THE PROBLEM: Rewrite all of the entries below as a numbered list, skipping blank lines and leaving the pictures out of your answer.

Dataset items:

.....

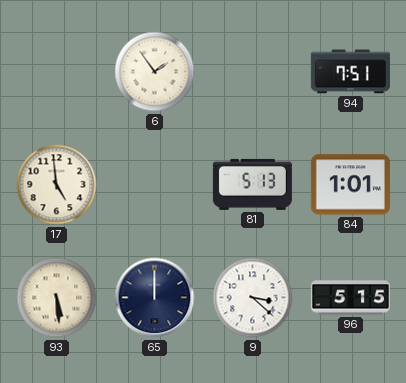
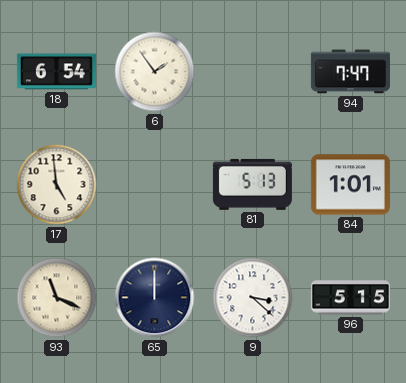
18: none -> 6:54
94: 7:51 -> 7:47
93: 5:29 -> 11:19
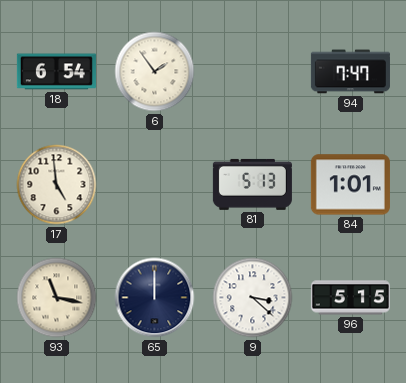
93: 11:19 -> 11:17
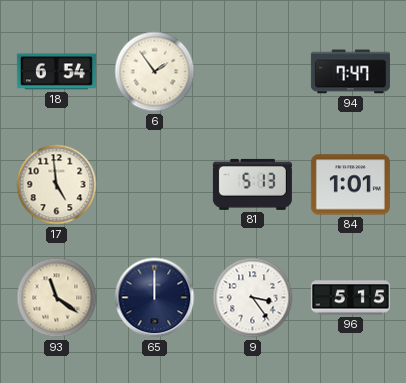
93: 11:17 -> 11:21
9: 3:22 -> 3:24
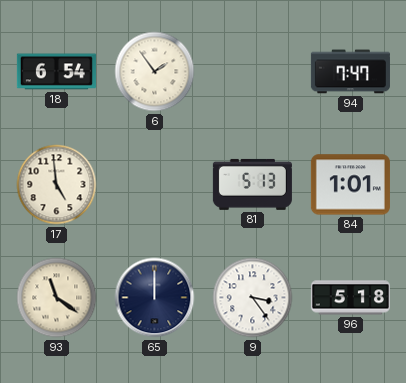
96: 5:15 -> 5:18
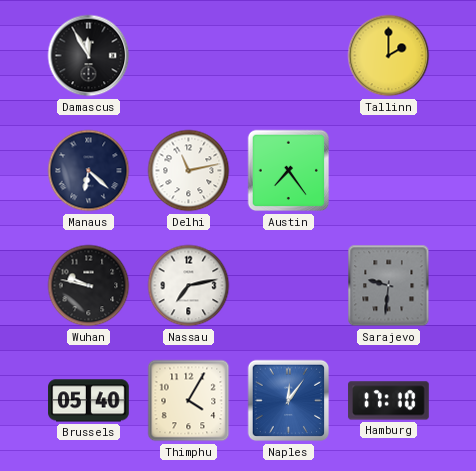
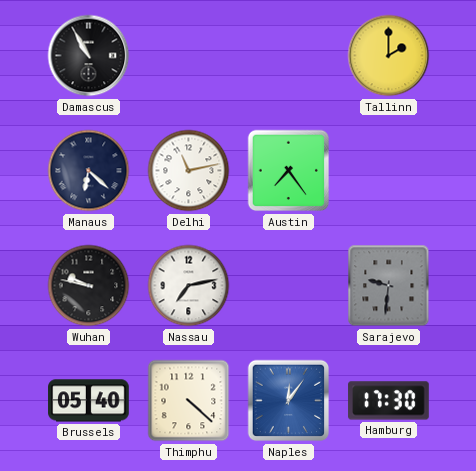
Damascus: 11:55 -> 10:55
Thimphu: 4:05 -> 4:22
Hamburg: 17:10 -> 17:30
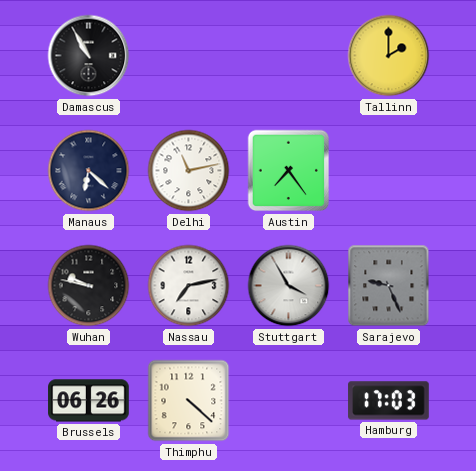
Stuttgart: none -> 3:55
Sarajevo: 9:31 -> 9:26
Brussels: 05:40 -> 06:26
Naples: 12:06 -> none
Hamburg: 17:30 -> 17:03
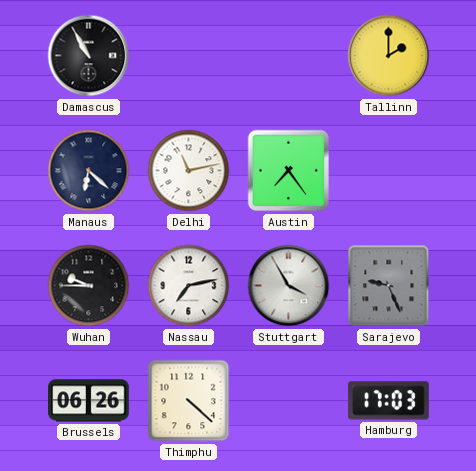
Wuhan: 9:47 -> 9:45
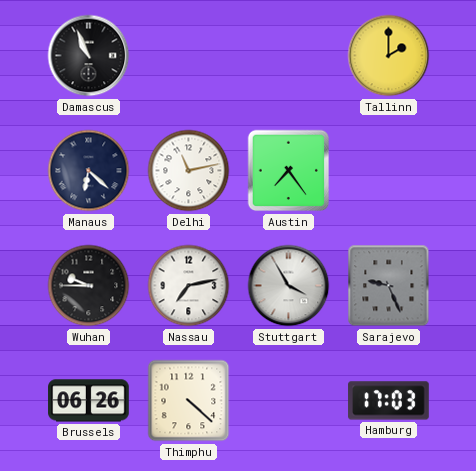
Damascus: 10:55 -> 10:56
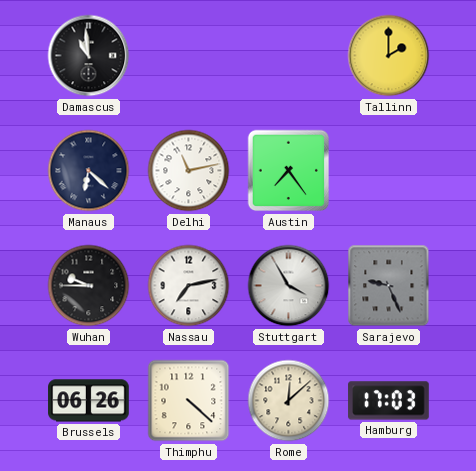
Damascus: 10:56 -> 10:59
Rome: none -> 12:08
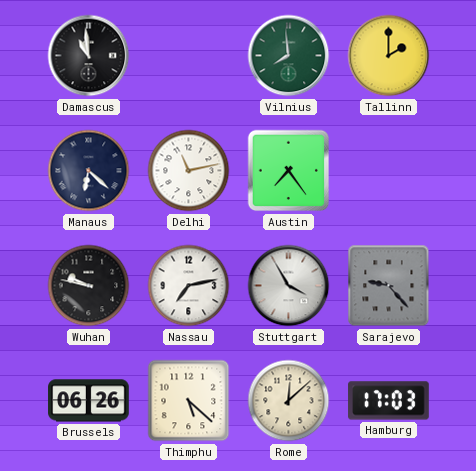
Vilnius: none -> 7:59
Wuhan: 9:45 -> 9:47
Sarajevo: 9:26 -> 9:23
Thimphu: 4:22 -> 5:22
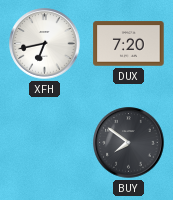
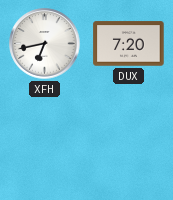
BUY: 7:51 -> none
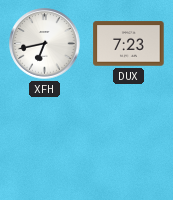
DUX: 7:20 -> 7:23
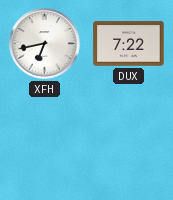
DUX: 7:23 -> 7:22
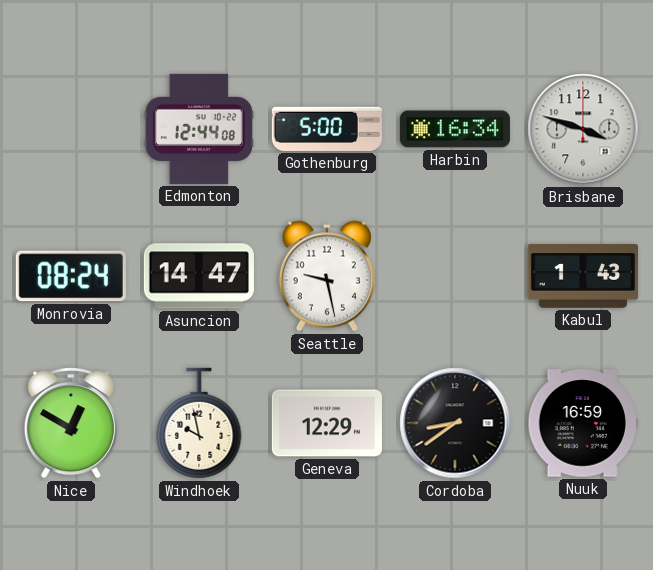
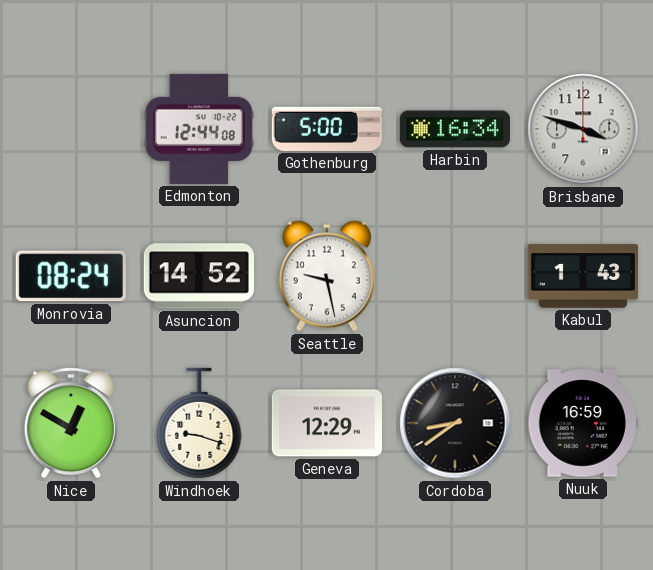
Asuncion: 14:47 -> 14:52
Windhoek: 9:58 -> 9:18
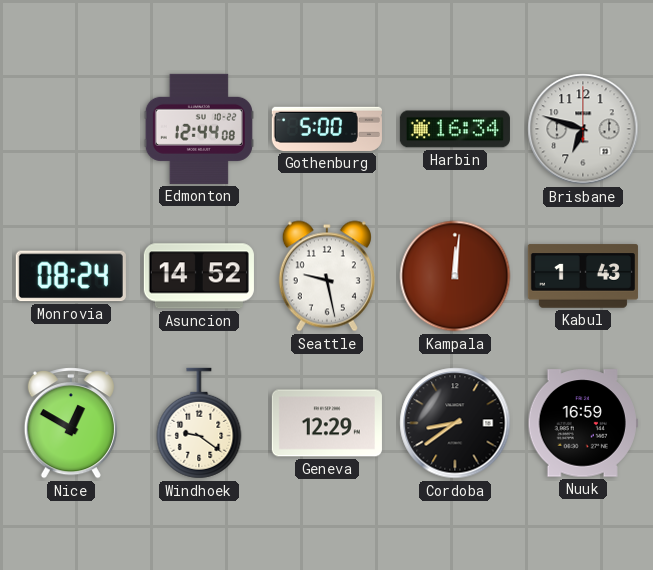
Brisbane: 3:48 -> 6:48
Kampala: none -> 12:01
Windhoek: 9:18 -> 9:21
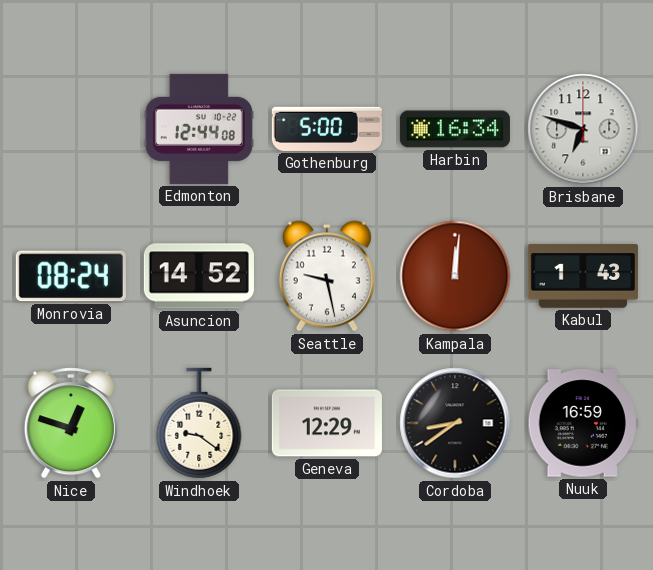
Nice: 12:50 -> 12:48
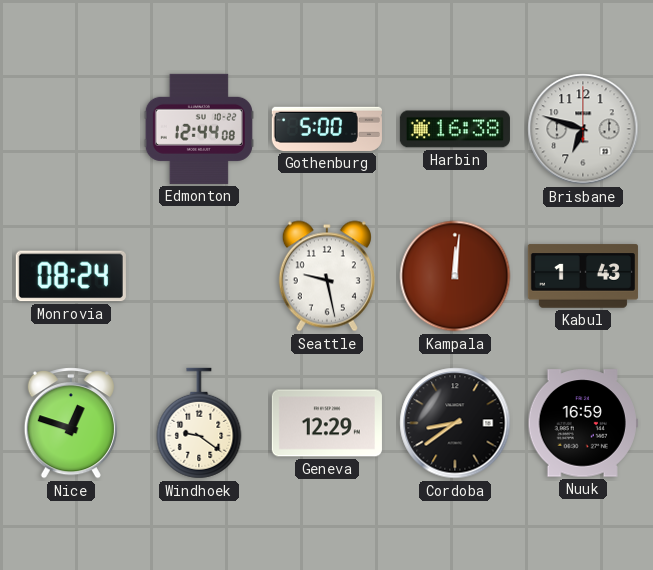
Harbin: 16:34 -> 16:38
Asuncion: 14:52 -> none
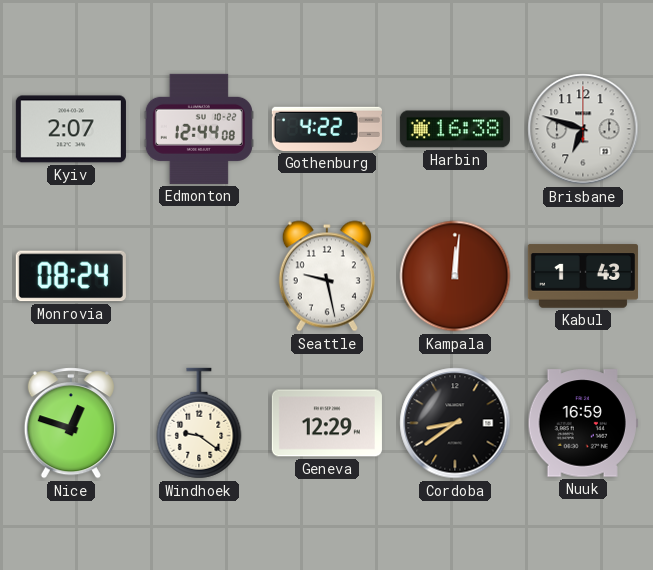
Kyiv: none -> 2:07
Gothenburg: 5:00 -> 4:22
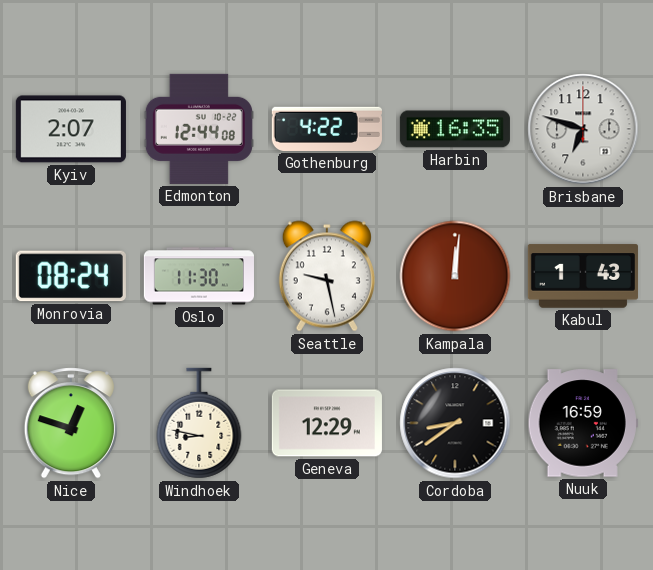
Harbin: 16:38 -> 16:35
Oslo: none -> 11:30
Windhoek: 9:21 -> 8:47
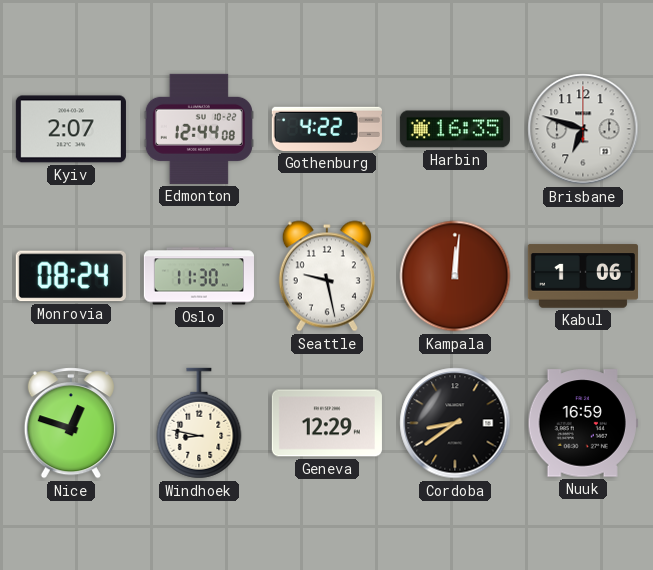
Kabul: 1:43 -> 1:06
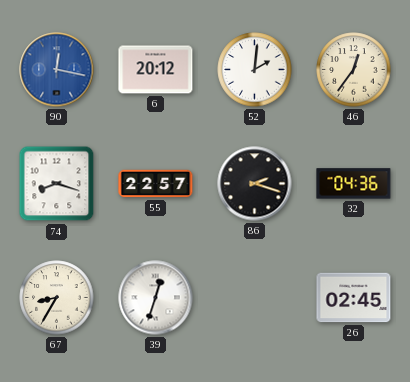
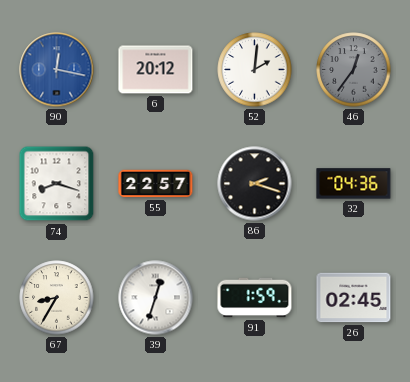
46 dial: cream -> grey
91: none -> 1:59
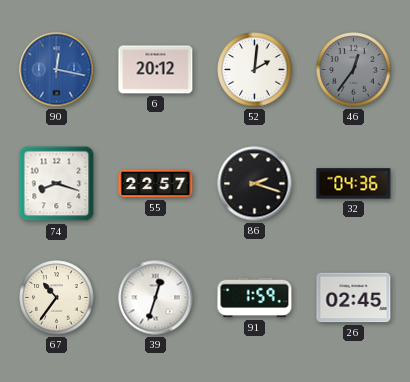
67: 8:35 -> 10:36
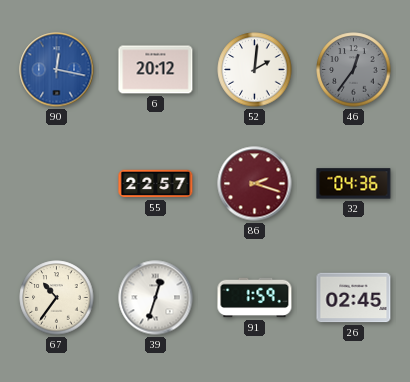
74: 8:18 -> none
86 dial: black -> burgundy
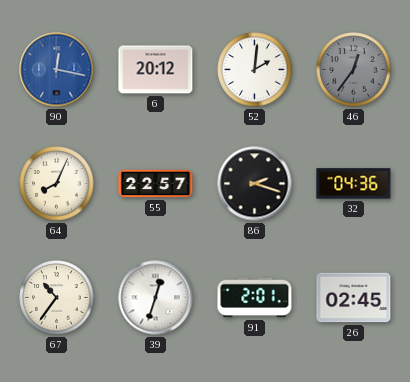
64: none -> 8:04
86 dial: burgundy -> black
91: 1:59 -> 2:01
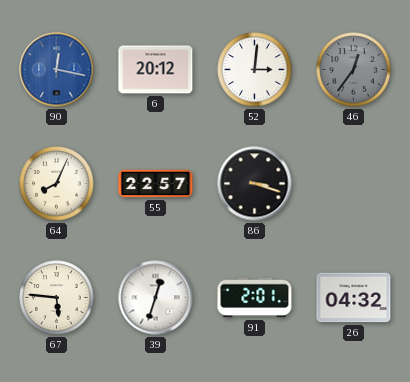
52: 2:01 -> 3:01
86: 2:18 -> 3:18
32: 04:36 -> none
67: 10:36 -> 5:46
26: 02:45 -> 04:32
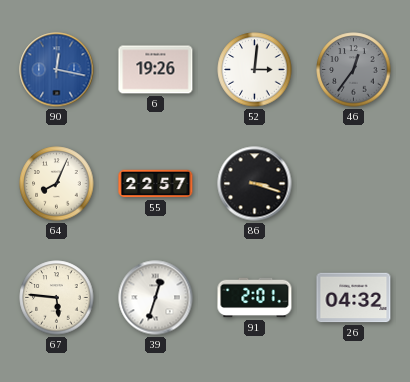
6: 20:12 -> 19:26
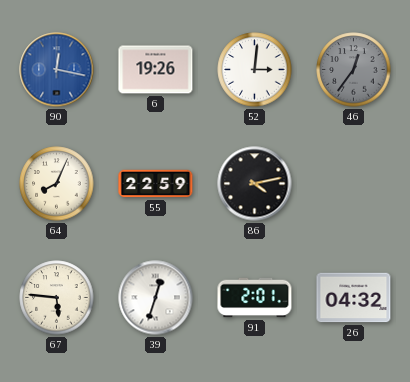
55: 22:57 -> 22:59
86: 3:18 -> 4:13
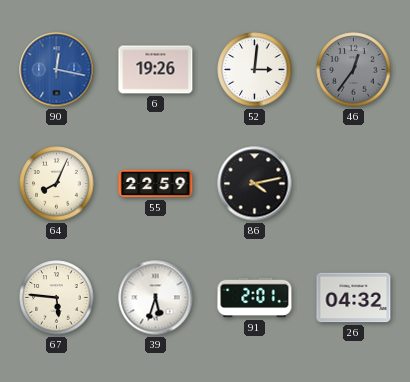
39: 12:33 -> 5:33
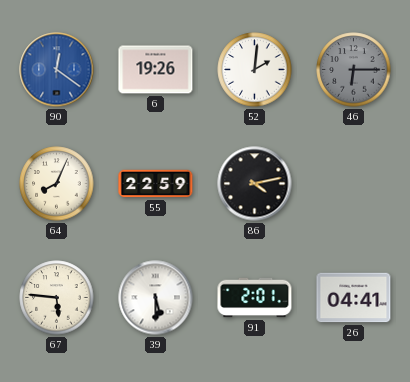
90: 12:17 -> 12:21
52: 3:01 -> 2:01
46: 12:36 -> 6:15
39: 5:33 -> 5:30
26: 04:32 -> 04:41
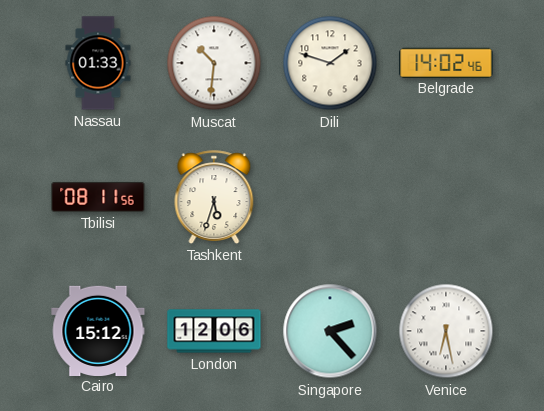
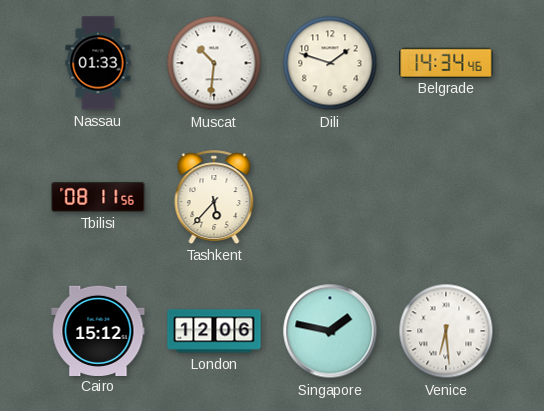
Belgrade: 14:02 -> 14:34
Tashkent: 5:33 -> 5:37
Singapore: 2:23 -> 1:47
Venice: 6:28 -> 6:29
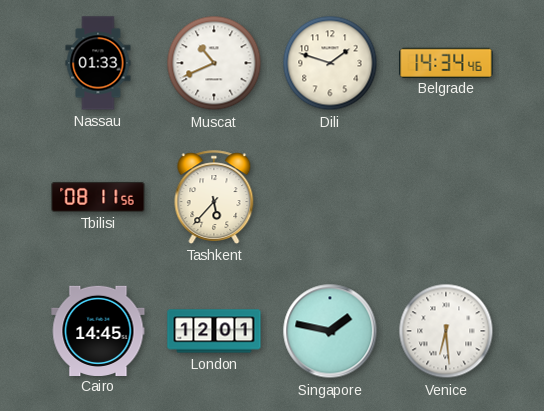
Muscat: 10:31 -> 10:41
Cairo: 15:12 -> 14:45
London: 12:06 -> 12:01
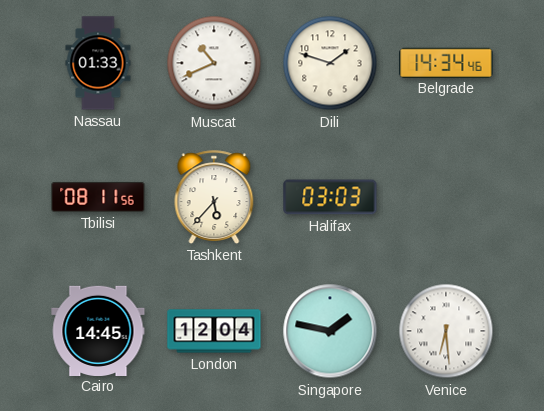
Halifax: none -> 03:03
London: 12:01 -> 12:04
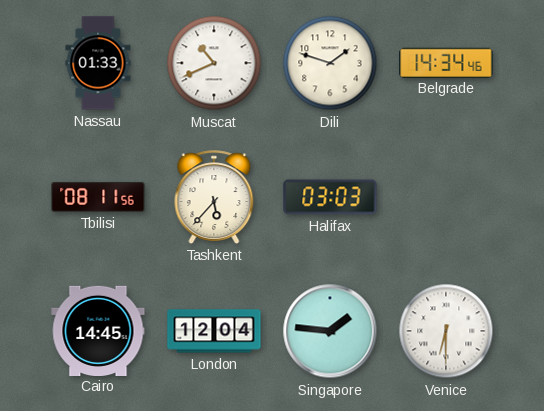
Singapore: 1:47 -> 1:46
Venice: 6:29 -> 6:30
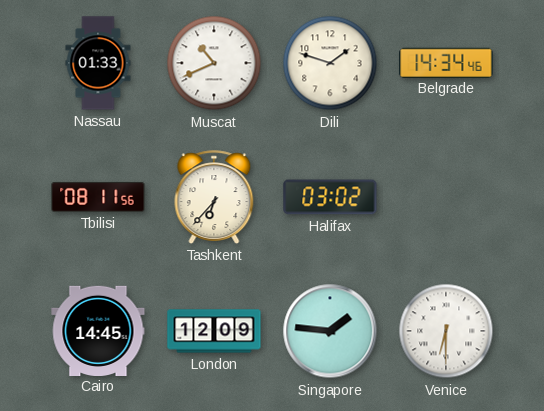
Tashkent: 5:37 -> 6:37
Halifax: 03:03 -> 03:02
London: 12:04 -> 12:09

.....

COMPLETED TASK:
1. 18: none -> 6:54
2. 94: 7:51 -> 7:47
3. 93: 5:29 -> 11:19
4. 93: 11:19 -> 11:17
5. 93: 11:17 -> 11:21
6. 9: 3:22 -> 3:24
7. 96: 5:15 -> 5:18
8. Damascus: 11:55 -> 10:55
9. Thimphu: 4:05 -> 4:22
10. Hamburg: 17:10 -> 17:30
11. Stuttgart: none -> 3:55
12. Sarajevo: 9:31 -> 9:26
13. Brussels: 05:40 -> 06:26
14. Naples: 12:06 -> none
15. Hamburg: 17:30 -> 17:03
16. Wuhan: 9:47 -> 9:45
17. Damascus: 10:55 -> 10:56
18. Damascus: 10:56 -> 10:59
19. Rome: none -> 12:08
20. Vilnius: none -> 7:59
21. Wuhan: 9:45 -> 9:47
22. Sarajevo: 9:26 -> 9:23
23. Thimphu: 4:22 -> 5:22
24. BUY: 7:51 -> none
25. DUX: 7:20 -> 7:23
26. DUX: 7:23 -> 7:22
27. Asuncion: 14:47 -> 14:52
28. Windhoek: 9:58 -> 9:18
29. Brisbane: 3:48 -> 6:48
30. Kampala: none -> 12:01
31. Windhoek: 9:18 -> 9:21
32. Nice: 12:50 -> 12:48
33. Harbin: 16:34 -> 16:38
34. Asuncion: 14:52 -> none
35. Kyiv: none -> 2:07
36. Gothenburg: 5:00 -> 4:22
37. Harbin: 16:38 -> 16:35
38. Oslo: none -> 11:30
39. Windhoek: 9:21 -> 8:47
40. Kabul: 1:43 -> 1:06
41. 46 dial: cream -> grey
42. 91: none -> 1:59
43. 67: 8:35 -> 10:36
44. 74: 8:18 -> none
45. 86 dial: black -> burgundy
46. 64: none -> 8:04
47. 86 dial: burgundy -> black
48. 91: 1:59 -> 2:01
49. 52: 2:01 -> 3:01
50. 86: 2:18 -> 3:18
51. 32: 04:36 -> none
52. 67: 10:36 -> 5:46
53. 26: 02:45 -> 04:32
54. 6: 20:12 -> 19:26
55. 55: 22:57 -> 22:59
56. 86: 3:18 -> 4:13
57. 39: 12:33 -> 5:33
58. 90: 12:17 -> 12:21
59. 52: 3:01 -> 2:01
60. 46: 12:36 -> 6:15
61. 39: 5:33 -> 5:30
62. 26: 04:32 -> 04:41
63. Belgrade: 14:02 -> 14:34
64. Tashkent: 5:33 -> 5:37
65. Singapore: 2:23 -> 1:47
66. Venice: 6:28 -> 6:29
67. Muscat: 10:31 -> 10:41
68. Cairo: 15:12 -> 14:45
69. London: 12:06 -> 12:01
70. Halifax: none -> 03:03
71. London: 12:01 -> 12:04
72. Singapore: 1:47 -> 1:46
73. Venice: 6:29 -> 6:30
74. Tashkent: 5:37 -> 6:37
75. Halifax: 03:03 -> 03:02
76. London: 12:04 -> 12:09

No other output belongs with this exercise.